## YOUR OBJECTIVE
Write out the rows below verbatim, starting at the line that holds "sub-96 m fragments." and ending at the line that holds "road 3 (secondary): [(395,48),(511,6)]", with both of those lines included.

## EXERCISE MATERIALS
···
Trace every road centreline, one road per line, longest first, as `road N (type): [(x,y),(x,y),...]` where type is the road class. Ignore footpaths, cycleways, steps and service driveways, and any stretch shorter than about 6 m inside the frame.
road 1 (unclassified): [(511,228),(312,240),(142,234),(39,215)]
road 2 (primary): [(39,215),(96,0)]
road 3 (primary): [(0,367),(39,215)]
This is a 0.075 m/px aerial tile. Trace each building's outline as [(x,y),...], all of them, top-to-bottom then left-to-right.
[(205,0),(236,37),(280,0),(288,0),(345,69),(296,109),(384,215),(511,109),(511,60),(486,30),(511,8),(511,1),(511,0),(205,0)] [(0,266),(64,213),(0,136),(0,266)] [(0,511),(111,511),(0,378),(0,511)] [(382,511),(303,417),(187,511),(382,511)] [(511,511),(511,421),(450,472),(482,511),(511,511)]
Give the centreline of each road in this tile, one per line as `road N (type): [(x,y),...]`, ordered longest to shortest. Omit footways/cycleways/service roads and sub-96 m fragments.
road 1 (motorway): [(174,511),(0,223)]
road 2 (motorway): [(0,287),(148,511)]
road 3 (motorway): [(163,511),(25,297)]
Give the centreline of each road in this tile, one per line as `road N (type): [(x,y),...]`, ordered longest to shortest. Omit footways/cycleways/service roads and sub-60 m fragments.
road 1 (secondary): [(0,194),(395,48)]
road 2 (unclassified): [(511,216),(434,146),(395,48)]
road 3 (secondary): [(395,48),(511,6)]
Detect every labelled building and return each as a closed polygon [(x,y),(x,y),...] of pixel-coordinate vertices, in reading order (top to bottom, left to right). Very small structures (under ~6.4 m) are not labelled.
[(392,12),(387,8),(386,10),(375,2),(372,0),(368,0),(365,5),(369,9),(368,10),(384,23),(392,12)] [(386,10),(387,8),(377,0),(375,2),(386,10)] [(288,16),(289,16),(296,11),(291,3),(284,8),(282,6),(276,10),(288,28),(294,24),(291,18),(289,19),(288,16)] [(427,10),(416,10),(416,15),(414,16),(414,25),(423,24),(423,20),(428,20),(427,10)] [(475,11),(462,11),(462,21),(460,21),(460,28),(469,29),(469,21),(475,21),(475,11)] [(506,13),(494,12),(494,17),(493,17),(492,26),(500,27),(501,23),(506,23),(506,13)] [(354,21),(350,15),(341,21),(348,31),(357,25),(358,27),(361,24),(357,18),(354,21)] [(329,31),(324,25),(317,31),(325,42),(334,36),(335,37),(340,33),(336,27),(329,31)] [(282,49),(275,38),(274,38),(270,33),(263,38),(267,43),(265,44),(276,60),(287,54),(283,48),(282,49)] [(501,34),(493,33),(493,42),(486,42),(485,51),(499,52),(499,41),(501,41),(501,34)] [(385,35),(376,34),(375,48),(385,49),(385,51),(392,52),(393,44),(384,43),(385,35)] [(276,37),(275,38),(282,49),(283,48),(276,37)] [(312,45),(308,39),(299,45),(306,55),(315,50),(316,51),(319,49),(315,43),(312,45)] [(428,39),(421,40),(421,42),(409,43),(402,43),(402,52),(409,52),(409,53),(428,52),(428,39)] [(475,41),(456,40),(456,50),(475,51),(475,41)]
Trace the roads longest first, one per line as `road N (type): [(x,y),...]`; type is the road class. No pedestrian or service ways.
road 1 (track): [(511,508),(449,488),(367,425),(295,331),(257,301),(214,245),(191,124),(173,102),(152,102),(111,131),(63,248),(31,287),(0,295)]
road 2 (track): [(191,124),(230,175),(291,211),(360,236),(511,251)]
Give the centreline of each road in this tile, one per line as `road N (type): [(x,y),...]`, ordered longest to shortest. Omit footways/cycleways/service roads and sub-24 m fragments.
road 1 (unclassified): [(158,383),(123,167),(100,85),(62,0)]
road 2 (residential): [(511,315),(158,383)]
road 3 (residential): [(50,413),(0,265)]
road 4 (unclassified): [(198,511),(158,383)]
···
## PROBLEM SOLUTION
Give the centreline of each road in this tile, one per line as `road N (type): [(x,y),...]`, ordered longest to shortest. Omit footways/cycleways/service roads and sub-96 m fragments.
road 1 (motorway): [(174,511),(0,223)]
road 2 (motorway): [(0,287),(148,511)]
road 3 (motorway): [(163,511),(25,297)]
Give the centreline of each road in this tile, one per line as `road N (type): [(x,y),...]`, ordered longest to shortest. Omit footways/cycleways/service roads and sub-60 m fragments.
road 1 (secondary): [(0,194),(395,48)]
road 2 (unclassified): [(511,216),(434,146),(395,48)]
road 3 (secondary): [(395,48),(511,6)]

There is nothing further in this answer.